● WORK ITEM:
Up to and including the line that contains "pink star at", reproduce every line exactly, beginning with the first line below.

● Shape state transition data:
________

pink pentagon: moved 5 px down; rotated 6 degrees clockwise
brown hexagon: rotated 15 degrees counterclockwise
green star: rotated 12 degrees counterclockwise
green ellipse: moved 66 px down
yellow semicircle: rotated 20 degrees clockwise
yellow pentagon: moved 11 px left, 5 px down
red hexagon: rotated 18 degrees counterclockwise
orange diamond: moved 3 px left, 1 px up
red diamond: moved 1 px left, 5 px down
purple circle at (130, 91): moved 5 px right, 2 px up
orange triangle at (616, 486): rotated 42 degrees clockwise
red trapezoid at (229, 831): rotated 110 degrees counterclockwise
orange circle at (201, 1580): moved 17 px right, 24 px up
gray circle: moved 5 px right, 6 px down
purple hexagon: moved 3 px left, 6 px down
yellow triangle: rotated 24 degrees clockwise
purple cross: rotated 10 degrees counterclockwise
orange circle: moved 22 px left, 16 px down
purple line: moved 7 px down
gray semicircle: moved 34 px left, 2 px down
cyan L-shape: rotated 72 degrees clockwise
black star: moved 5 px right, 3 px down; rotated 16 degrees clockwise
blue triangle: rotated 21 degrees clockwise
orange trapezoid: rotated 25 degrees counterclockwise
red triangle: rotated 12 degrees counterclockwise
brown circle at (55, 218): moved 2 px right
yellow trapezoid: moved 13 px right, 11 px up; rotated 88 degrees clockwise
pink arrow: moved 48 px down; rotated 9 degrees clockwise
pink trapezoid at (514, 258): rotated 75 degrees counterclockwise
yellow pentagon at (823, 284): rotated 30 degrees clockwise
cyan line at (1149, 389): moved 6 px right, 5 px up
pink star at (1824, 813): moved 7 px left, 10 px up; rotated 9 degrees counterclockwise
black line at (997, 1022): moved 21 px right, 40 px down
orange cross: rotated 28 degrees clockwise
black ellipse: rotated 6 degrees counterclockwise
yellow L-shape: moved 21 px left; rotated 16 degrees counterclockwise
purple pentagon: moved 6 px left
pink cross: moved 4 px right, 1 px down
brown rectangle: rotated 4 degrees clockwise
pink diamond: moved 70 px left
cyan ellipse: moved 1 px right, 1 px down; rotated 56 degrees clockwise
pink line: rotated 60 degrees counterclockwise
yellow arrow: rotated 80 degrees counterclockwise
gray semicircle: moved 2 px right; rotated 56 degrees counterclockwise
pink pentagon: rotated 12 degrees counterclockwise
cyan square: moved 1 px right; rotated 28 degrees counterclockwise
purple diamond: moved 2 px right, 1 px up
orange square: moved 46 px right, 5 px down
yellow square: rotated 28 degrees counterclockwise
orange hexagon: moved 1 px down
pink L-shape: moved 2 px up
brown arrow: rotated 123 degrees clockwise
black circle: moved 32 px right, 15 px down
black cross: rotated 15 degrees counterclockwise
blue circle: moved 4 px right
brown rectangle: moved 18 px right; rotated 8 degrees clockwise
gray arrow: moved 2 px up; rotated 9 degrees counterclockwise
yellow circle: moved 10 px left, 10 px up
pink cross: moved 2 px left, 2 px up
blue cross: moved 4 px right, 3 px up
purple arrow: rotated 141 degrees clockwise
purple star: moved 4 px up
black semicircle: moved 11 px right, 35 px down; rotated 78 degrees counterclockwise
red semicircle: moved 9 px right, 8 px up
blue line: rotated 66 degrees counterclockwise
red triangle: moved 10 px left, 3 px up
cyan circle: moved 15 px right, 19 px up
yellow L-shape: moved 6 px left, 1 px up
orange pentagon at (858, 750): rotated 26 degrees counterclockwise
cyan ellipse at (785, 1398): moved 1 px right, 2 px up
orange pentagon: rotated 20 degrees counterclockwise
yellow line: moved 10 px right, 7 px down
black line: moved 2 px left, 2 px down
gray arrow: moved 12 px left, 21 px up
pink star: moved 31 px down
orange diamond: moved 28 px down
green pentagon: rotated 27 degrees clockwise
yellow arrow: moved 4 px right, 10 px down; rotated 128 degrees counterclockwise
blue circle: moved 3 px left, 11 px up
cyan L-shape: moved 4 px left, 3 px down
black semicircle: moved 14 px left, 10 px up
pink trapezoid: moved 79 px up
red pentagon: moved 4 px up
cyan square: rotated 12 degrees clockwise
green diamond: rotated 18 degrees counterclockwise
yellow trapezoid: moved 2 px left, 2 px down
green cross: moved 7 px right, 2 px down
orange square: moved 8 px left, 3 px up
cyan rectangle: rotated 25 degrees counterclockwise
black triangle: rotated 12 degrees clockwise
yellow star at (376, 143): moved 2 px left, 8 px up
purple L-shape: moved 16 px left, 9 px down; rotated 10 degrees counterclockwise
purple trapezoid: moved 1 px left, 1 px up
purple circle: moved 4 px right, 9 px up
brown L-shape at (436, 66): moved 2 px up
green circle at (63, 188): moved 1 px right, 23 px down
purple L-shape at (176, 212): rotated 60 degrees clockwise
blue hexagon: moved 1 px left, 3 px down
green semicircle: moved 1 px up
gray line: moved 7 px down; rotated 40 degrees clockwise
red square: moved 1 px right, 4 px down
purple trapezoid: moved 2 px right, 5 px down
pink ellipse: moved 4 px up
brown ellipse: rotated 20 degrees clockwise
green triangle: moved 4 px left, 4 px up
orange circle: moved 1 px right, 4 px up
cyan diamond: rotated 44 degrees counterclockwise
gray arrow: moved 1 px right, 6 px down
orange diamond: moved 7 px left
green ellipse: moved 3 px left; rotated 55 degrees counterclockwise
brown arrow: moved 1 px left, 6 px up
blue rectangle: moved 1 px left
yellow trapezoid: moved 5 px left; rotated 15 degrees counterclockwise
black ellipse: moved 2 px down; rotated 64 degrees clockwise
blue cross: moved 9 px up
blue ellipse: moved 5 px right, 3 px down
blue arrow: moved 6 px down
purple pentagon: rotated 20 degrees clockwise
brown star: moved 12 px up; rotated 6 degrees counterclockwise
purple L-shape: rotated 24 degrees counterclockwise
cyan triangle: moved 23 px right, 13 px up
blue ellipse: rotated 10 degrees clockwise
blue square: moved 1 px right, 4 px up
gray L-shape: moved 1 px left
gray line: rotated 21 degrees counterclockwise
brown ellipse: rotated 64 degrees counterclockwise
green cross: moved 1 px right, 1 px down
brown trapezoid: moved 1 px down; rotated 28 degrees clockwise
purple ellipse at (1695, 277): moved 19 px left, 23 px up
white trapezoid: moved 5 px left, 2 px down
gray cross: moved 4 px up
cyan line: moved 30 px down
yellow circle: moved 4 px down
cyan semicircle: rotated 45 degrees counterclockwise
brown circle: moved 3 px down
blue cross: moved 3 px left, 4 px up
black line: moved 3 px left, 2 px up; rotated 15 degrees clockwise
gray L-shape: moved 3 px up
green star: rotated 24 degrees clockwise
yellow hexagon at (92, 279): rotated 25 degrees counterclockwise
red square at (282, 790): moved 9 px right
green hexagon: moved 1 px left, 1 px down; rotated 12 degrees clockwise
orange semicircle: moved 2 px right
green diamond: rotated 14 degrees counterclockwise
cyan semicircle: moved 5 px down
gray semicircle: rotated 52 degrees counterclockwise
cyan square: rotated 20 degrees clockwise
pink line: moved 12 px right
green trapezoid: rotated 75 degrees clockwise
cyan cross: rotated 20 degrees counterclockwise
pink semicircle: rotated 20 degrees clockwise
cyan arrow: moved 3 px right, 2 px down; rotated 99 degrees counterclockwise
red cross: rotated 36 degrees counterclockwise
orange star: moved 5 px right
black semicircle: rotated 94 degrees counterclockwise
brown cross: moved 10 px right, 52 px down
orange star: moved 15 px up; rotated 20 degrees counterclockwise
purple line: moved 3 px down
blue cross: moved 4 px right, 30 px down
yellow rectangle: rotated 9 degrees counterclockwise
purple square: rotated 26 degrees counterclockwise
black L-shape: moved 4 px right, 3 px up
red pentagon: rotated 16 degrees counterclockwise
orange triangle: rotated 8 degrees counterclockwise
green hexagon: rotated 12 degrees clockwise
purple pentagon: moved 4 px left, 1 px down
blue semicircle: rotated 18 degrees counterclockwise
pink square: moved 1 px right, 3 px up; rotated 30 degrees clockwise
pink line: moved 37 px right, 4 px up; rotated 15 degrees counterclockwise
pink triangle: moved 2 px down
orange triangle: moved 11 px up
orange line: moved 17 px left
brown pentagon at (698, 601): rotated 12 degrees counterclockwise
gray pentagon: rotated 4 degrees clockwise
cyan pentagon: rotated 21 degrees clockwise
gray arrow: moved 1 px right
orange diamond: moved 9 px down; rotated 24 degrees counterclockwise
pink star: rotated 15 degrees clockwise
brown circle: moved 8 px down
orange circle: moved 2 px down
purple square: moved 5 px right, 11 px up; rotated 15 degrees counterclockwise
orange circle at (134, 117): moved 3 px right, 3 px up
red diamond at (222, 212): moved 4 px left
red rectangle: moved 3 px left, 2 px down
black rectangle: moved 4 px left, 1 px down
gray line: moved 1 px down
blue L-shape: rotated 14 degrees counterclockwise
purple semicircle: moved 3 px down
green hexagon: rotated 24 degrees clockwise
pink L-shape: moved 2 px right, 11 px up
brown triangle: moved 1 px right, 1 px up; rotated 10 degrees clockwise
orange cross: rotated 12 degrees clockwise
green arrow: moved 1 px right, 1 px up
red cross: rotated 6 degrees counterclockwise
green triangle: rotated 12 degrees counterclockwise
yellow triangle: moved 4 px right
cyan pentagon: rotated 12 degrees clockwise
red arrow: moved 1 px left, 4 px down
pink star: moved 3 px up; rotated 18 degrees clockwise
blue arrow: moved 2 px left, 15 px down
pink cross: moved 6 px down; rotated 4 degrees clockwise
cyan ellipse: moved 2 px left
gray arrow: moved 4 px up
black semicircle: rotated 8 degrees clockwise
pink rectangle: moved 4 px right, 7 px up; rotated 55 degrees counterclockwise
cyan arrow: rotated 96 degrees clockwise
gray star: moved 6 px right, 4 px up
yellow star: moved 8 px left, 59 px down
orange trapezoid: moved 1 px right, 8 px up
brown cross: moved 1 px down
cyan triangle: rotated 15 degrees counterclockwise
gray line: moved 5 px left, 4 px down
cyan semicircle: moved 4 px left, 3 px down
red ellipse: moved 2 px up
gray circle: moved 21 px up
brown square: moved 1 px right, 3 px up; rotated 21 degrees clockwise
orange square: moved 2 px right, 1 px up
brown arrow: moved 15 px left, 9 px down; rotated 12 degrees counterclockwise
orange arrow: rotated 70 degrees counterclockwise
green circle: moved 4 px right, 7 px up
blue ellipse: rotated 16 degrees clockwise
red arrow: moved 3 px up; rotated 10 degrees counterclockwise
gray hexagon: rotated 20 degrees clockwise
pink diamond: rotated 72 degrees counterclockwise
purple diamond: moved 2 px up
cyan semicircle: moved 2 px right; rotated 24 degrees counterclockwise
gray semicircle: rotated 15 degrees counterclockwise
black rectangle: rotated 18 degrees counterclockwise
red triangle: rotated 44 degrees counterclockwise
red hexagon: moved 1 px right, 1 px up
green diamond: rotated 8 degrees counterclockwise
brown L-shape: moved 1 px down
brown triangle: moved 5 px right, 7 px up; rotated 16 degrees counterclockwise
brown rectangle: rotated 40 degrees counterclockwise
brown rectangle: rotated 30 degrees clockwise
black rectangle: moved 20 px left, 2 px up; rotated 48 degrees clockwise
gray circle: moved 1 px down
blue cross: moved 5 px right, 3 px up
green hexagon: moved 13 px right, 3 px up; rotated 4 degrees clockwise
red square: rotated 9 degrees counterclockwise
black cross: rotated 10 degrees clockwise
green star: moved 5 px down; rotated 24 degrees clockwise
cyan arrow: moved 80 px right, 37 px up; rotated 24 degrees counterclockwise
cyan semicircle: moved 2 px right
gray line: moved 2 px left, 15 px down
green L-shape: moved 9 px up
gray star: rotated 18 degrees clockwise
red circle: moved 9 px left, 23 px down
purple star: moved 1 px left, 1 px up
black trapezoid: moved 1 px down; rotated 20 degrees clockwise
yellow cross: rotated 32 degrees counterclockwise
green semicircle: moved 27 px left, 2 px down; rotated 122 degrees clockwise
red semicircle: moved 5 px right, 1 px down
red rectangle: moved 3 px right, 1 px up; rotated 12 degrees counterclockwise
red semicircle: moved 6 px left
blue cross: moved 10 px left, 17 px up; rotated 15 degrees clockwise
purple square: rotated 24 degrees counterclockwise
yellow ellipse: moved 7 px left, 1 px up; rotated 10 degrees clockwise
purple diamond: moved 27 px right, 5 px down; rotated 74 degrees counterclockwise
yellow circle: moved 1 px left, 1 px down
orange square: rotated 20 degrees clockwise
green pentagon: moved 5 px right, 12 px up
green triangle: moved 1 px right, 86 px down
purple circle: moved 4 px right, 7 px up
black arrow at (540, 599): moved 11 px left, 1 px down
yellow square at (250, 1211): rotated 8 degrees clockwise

________

● ANSWER BOX:
pink pentagon: moved 5 px down; rotated 6 degrees clockwise
brown hexagon: rotated 15 degrees counterclockwise
green star: rotated 12 degrees counterclockwise
green ellipse: moved 66 px down
yellow semicircle: rotated 20 degrees clockwise
yellow pentagon: moved 11 px left, 5 px down
red hexagon: rotated 18 degrees counterclockwise
orange diamond: moved 3 px left, 1 px up
red diamond: moved 1 px left, 5 px down
purple circle at (130, 91): moved 5 px right, 2 px up
orange triangle at (616, 486): rotated 42 degrees clockwise
red trapezoid at (229, 831): rotated 110 degrees counterclockwise
orange circle at (201, 1580): moved 17 px right, 24 px up
gray circle: moved 5 px right, 6 px down
purple hexagon: moved 3 px left, 6 px down
yellow triangle: rotated 24 degrees clockwise
purple cross: rotated 10 degrees counterclockwise
orange circle: moved 22 px left, 16 px down
purple line: moved 7 px down
gray semicircle: moved 34 px left, 2 px down
cyan L-shape: rotated 72 degrees clockwise
black star: moved 5 px right, 3 px down; rotated 16 degrees clockwise
blue triangle: rotated 21 degrees clockwise
orange trapezoid: rotated 25 degrees counterclockwise
red triangle: rotated 12 degrees counterclockwise
brown circle at (55, 218): moved 2 px right
yellow trapezoid: moved 13 px right, 11 px up; rotated 88 degrees clockwise
pink arrow: moved 48 px down; rotated 9 degrees clockwise
pink trapezoid at (514, 258): rotated 75 degrees counterclockwise
yellow pentagon at (823, 284): rotated 30 degrees clockwise
cyan line at (1149, 389): moved 6 px right, 5 px up
pink star at (1824, 813): moved 7 px left, 10 px up; rotated 9 degrees counterclockwise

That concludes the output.